-------- EXCERPTED DATA

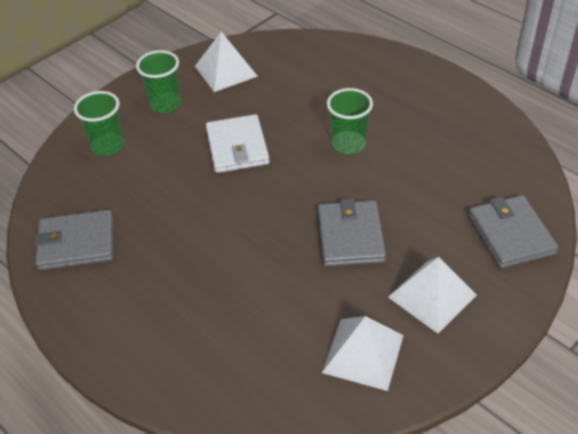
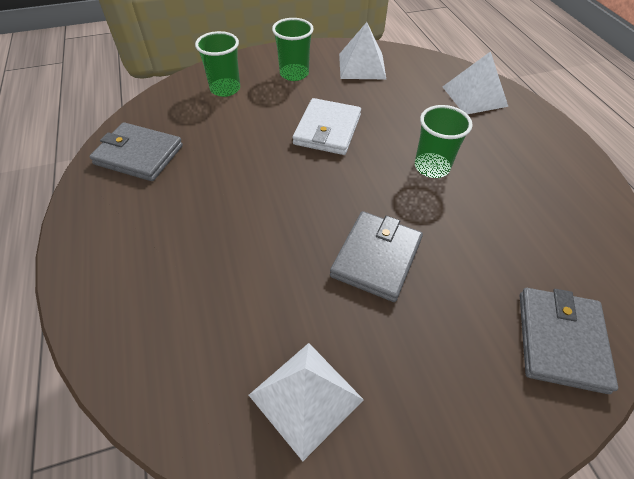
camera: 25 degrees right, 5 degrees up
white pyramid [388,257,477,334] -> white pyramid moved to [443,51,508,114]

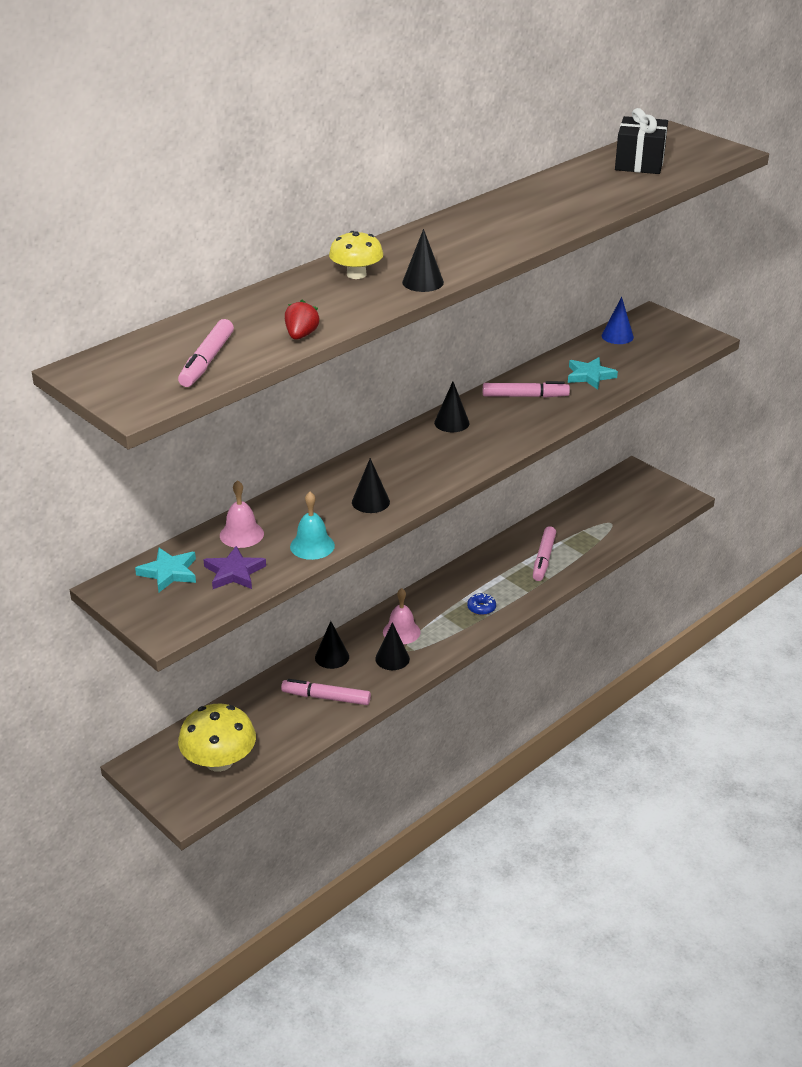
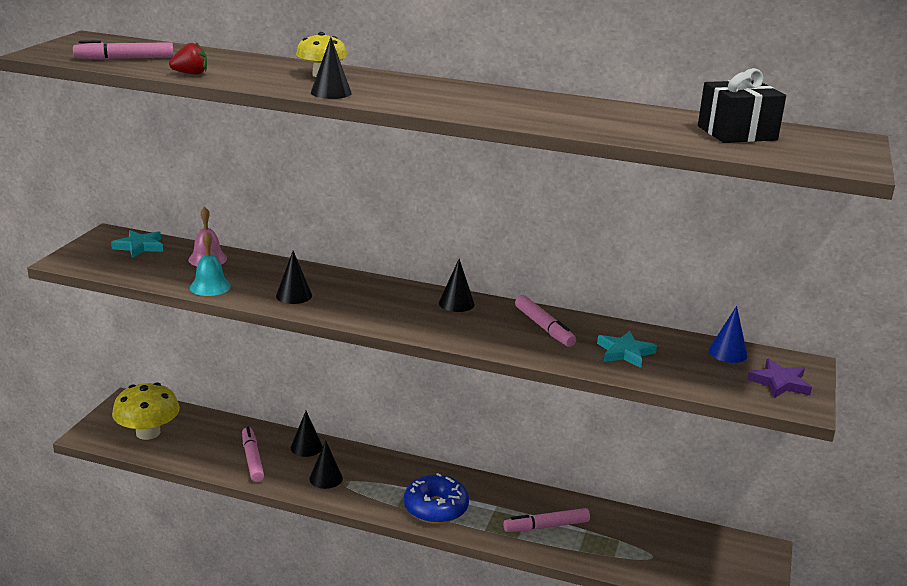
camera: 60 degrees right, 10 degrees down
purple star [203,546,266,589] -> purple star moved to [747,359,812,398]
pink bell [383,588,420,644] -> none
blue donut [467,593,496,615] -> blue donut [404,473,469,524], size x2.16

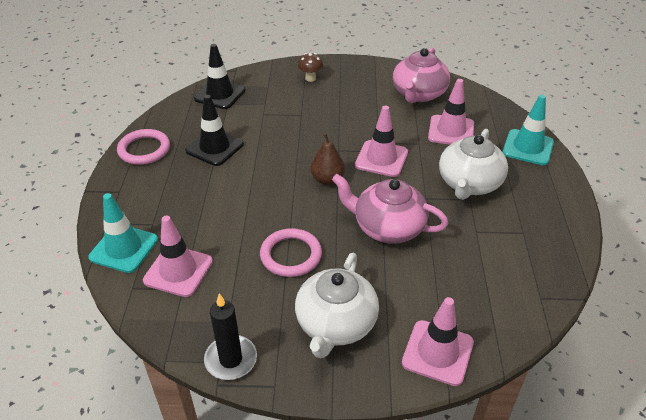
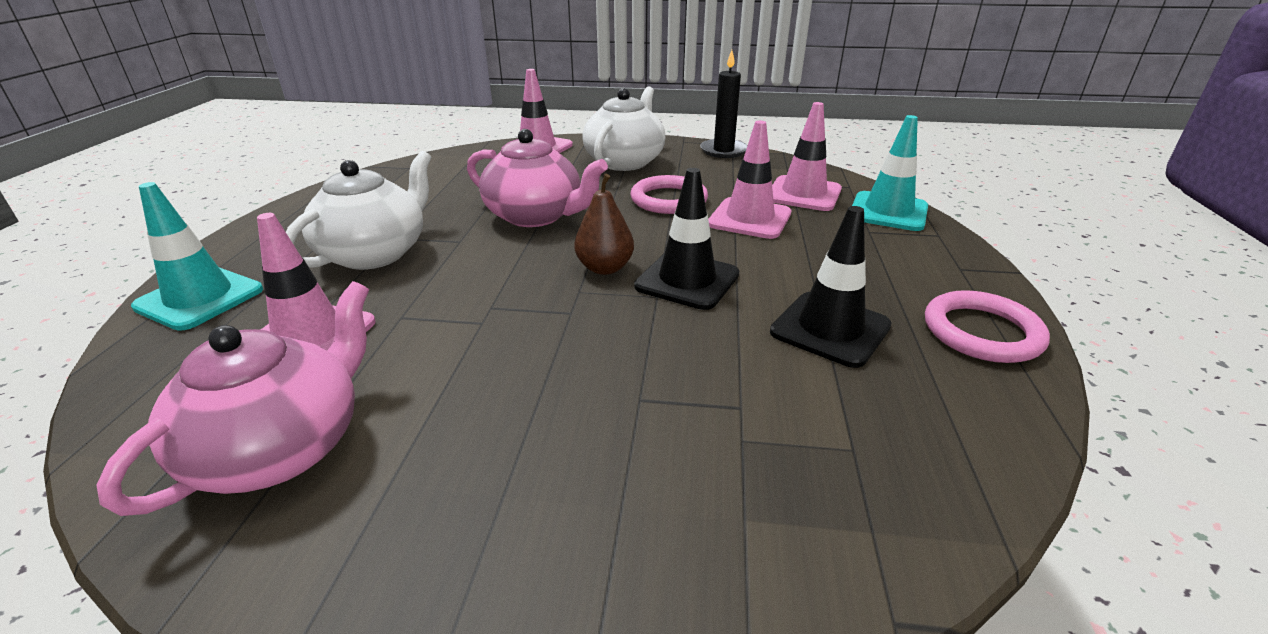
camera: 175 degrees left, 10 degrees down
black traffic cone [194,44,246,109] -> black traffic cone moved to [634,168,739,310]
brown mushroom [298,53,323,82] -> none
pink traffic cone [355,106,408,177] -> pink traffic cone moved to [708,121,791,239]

----------------

** TO DO **
Filter the entries down to the lines with the word "right" in them.

** ANSWER **
camera: 25 degrees right, 5 degrees up
camera: 60 degrees right, 10 degrees down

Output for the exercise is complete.